= Problem description =
The reply should be the records repeated exactly, without any images.

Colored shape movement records
○ ○ ○ ○
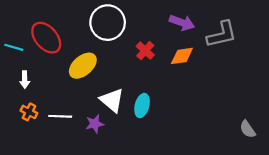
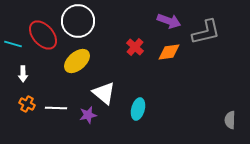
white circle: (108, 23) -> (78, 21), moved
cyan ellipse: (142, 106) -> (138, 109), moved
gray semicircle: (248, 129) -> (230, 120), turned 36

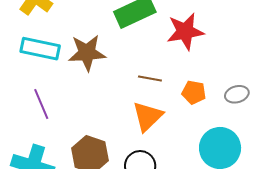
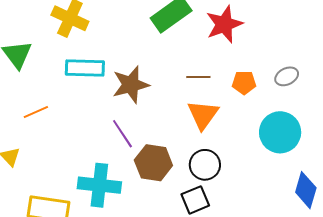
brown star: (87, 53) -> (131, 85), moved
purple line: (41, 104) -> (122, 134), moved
○ ○ ○ ○
= Reply =
white circle: (108, 23) -> (78, 21), moved
cyan ellipse: (142, 106) -> (138, 109), moved
gray semicircle: (248, 129) -> (230, 120), turned 36

brown star: (87, 53) -> (131, 85), moved
purple line: (41, 104) -> (122, 134), moved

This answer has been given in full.